*** RAW DATA ***
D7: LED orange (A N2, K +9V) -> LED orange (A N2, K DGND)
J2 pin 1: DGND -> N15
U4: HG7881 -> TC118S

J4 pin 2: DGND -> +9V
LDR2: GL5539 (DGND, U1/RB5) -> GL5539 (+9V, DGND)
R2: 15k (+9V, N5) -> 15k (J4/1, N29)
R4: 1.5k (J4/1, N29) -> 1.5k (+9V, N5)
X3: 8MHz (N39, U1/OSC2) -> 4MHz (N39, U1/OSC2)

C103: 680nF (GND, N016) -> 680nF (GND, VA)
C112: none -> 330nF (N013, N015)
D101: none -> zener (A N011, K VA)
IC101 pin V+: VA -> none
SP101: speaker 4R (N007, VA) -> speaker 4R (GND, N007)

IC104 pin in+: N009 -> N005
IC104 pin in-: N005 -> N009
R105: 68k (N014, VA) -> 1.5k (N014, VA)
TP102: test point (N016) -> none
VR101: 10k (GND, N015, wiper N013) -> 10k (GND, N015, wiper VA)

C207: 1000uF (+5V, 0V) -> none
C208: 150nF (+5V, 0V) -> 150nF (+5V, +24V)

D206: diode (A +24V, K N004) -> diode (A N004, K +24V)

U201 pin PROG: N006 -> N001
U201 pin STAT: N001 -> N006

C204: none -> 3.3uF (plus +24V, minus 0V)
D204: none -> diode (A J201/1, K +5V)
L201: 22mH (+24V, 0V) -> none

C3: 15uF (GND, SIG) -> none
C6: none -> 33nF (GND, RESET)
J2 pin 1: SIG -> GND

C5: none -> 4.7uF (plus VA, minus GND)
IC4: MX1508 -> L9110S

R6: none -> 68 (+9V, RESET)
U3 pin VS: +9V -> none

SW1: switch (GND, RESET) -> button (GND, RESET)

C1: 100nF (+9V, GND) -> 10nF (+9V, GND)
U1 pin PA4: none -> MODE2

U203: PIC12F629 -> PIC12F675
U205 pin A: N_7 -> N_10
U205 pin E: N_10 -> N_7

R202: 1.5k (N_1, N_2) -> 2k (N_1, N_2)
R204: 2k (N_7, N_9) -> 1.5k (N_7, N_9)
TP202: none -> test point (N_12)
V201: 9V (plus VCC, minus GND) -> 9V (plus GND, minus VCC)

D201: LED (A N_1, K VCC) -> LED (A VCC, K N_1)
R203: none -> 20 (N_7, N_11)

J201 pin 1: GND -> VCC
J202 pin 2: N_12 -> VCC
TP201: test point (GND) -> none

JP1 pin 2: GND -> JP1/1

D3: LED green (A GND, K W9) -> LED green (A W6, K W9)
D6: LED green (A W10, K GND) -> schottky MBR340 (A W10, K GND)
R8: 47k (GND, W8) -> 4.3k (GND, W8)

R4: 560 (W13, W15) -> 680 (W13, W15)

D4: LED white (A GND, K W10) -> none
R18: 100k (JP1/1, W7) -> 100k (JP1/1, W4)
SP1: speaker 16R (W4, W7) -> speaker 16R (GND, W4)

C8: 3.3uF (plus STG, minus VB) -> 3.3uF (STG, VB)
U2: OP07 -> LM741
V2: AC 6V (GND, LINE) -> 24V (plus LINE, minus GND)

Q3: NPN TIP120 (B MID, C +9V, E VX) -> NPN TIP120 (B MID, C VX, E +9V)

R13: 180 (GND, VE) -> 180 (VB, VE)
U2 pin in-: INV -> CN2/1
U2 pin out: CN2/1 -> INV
***
WHAT TO PRODUCE
Your reply should be every line of the material, transcribed exactly.

RESPONSE AREA
D7: LED orange (A N2, K +9V) -> LED orange (A N2, K DGND)
J2 pin 1: DGND -> N15
U4: HG7881 -> TC118S

J4 pin 2: DGND -> +9V
LDR2: GL5539 (DGND, U1/RB5) -> GL5539 (+9V, DGND)
R2: 15k (+9V, N5) -> 15k (J4/1, N29)
R4: 1.5k (J4/1, N29) -> 1.5k (+9V, N5)
X3: 8MHz (N39, U1/OSC2) -> 4MHz (N39, U1/OSC2)

C103: 680nF (GND, N016) -> 680nF (GND, VA)
C112: none -> 330nF (N013, N015)
D101: none -> zener (A N011, K VA)
IC101 pin V+: VA -> none
SP101: speaker 4R (N007, VA) -> speaker 4R (GND, N007)

IC104 pin in+: N009 -> N005
IC104 pin in-: N005 -> N009
R105: 68k (N014, VA) -> 1.5k (N014, VA)
TP102: test point (N016) -> none
VR101: 10k (GND, N015, wiper N013) -> 10k (GND, N015, wiper VA)

C207: 1000uF (+5V, 0V) -> none
C208: 150nF (+5V, 0V) -> 150nF (+5V, +24V)

D206: diode (A +24V, K N004) -> diode (A N004, K +24V)

U201 pin PROG: N006 -> N001
U201 pin STAT: N001 -> N006

C204: none -> 3.3uF (plus +24V, minus 0V)
D204: none -> diode (A J201/1, K +5V)
L201: 22mH (+24V, 0V) -> none

C3: 15uF (GND, SIG) -> none
C6: none -> 33nF (GND, RESET)
J2 pin 1: SIG -> GND

C5: none -> 4.7uF (plus VA, minus GND)
IC4: MX1508 -> L9110S

R6: none -> 68 (+9V, RESET)
U3 pin VS: +9V -> none

SW1: switch (GND, RESET) -> button (GND, RESET)

C1: 100nF (+9V, GND) -> 10nF (+9V, GND)
U1 pin PA4: none -> MODE2

U203: PIC12F629 -> PIC12F675
U205 pin A: N_7 -> N_10
U205 pin E: N_10 -> N_7

R202: 1.5k (N_1, N_2) -> 2k (N_1, N_2)
R204: 2k (N_7, N_9) -> 1.5k (N_7, N_9)
TP202: none -> test point (N_12)
V201: 9V (plus VCC, minus GND) -> 9V (plus GND, minus VCC)

D201: LED (A N_1, K VCC) -> LED (A VCC, K N_1)
R203: none -> 20 (N_7, N_11)

J201 pin 1: GND -> VCC
J202 pin 2: N_12 -> VCC
TP201: test point (GND) -> none

JP1 pin 2: GND -> JP1/1

D3: LED green (A GND, K W9) -> LED green (A W6, K W9)
D6: LED green (A W10, K GND) -> schottky MBR340 (A W10, K GND)
R8: 47k (GND, W8) -> 4.3k (GND, W8)

R4: 560 (W13, W15) -> 680 (W13, W15)

D4: LED white (A GND, K W10) -> none
R18: 100k (JP1/1, W7) -> 100k (JP1/1, W4)
SP1: speaker 16R (W4, W7) -> speaker 16R (GND, W4)

C8: 3.3uF (plus STG, minus VB) -> 3.3uF (STG, VB)
U2: OP07 -> LM741
V2: AC 6V (GND, LINE) -> 24V (plus LINE, minus GND)

Q3: NPN TIP120 (B MID, C +9V, E VX) -> NPN TIP120 (B MID, C VX, E +9V)

R13: 180 (GND, VE) -> 180 (VB, VE)
U2 pin in-: INV -> CN2/1
U2 pin out: CN2/1 -> INV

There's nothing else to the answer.